> [TASK BRIEF] Reproduce the records below exactly, but only between the lines holding "(364, 787) = (403, 353): none -> red nut" and "(452, 767) = (402, 321): turquoise", inclusive.

> [DATA IN THIS EXERCISE]
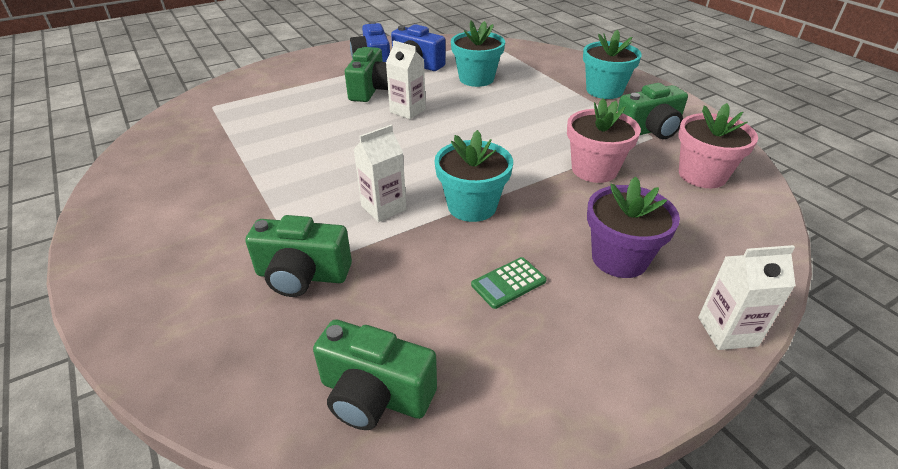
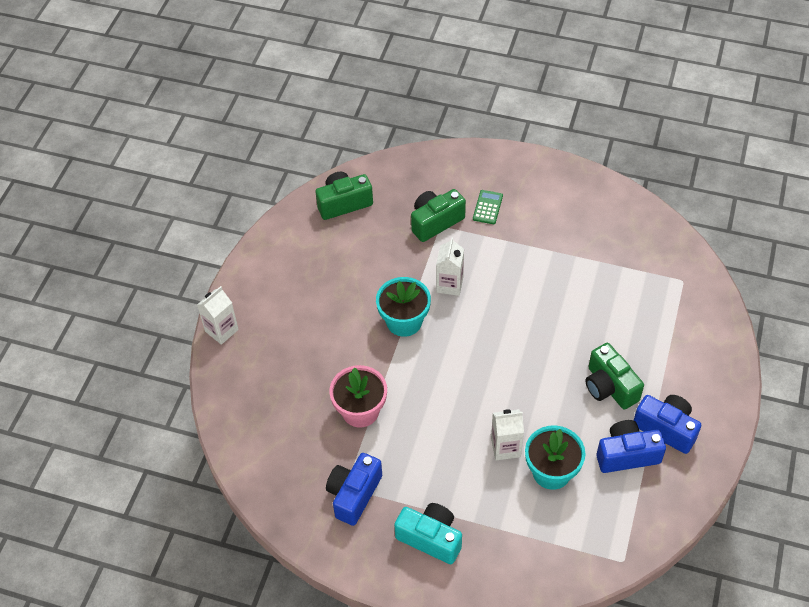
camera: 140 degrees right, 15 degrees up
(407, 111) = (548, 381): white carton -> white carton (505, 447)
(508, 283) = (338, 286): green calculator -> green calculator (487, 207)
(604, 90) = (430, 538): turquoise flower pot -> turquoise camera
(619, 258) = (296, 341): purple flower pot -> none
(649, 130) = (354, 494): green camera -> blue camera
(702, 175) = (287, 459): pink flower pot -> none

==

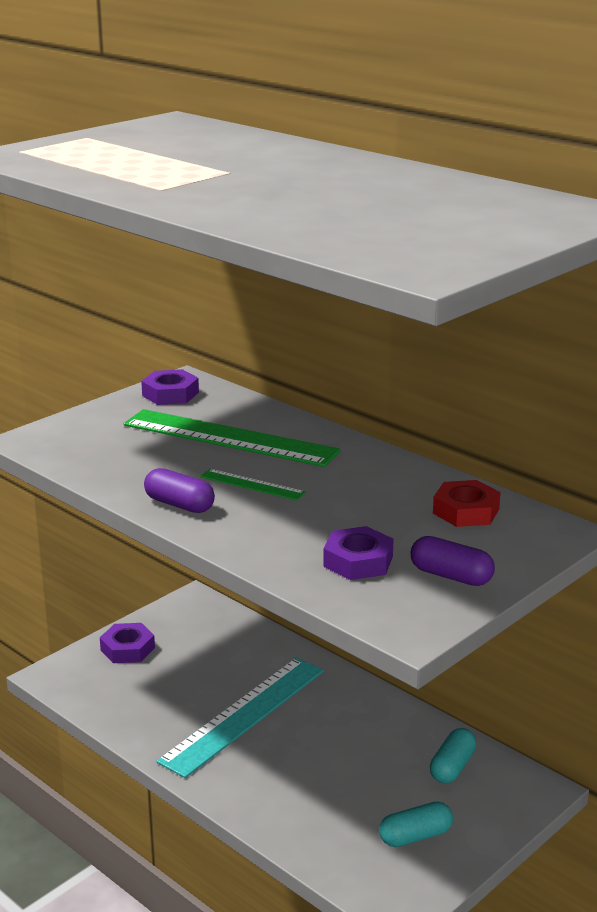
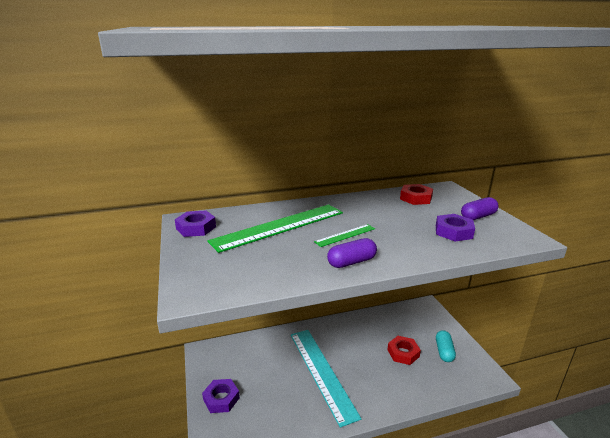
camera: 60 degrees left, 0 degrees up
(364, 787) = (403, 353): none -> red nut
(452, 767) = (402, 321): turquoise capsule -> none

> [THE ANSWER]
(364, 787) = (403, 353): none -> red nut
(452, 767) = (402, 321): turquoise capsule -> none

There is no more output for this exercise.